-- PROVIDED RECORDS follows --

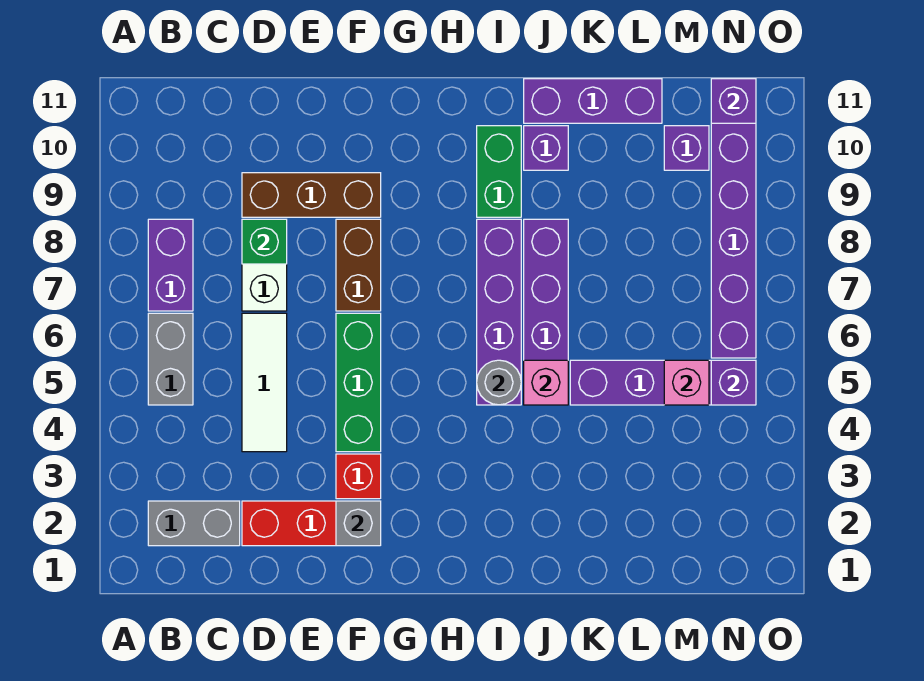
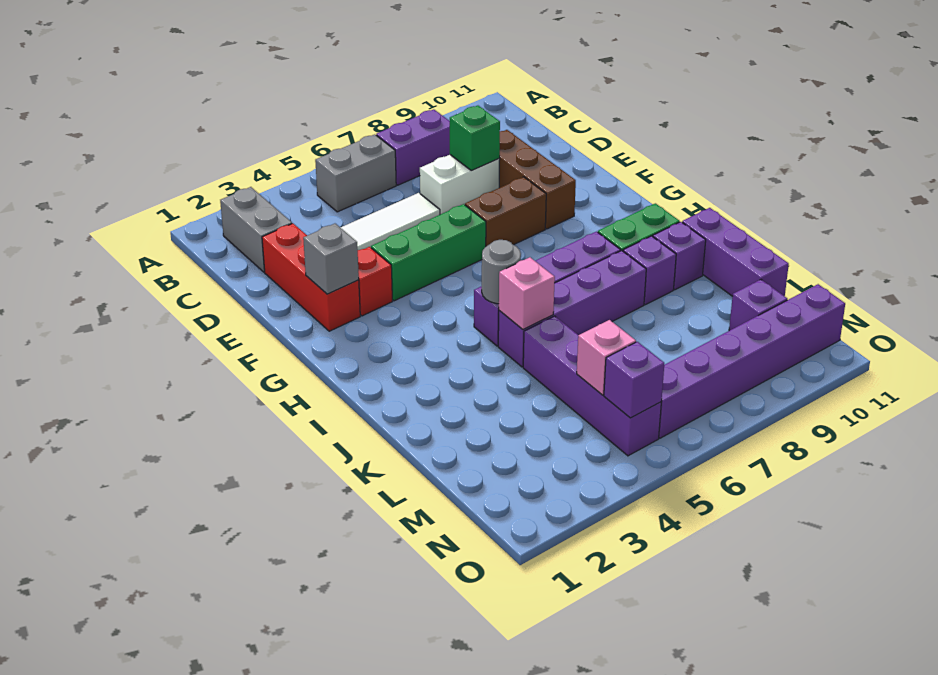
purple brick N11 level 2 -> purple brick J9 level 1

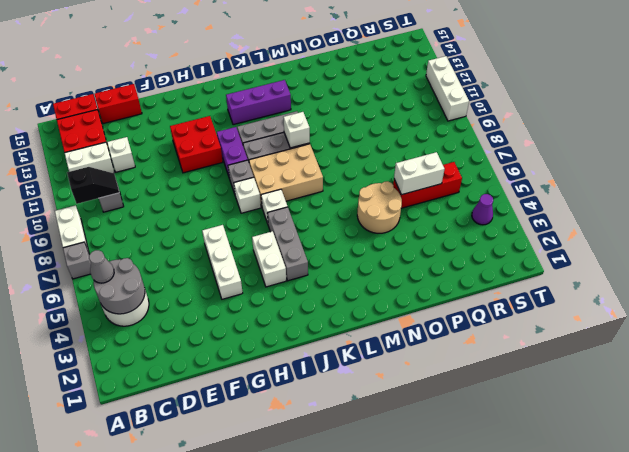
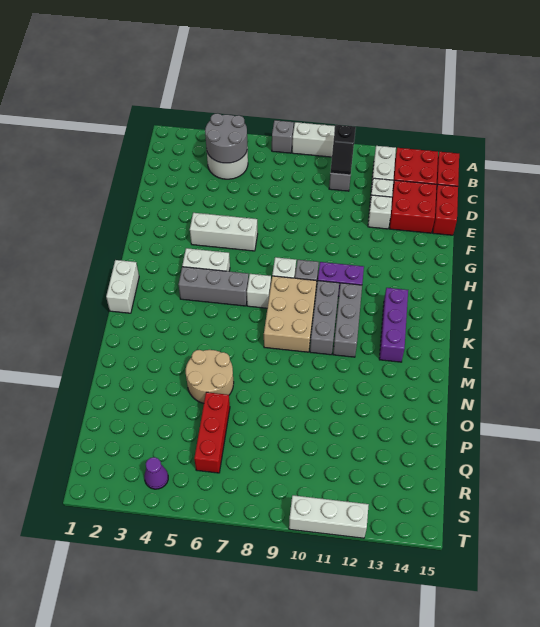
grey cone B5 level 3 -> none
red brick G11:H12 level 1 -> red brick D13:E14 level 1
white brick L10 level 2 -> white brick E12 level 1
white brick P6:Q6 level 2 -> white brick J1:K1 level 1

-- PROVIDED RECORDS concluded --

- _GOAL OF THE EXERCISE_
Go through the entries above and write them out again exactly, images left behind.

- _THE ANSWER_
purple brick N11 level 2 -> purple brick J9 level 1

grey cone B5 level 3 -> none
red brick G11:H12 level 1 -> red brick D13:E14 level 1
white brick L10 level 2 -> white brick E12 level 1
white brick P6:Q6 level 2 -> white brick J1:K1 level 1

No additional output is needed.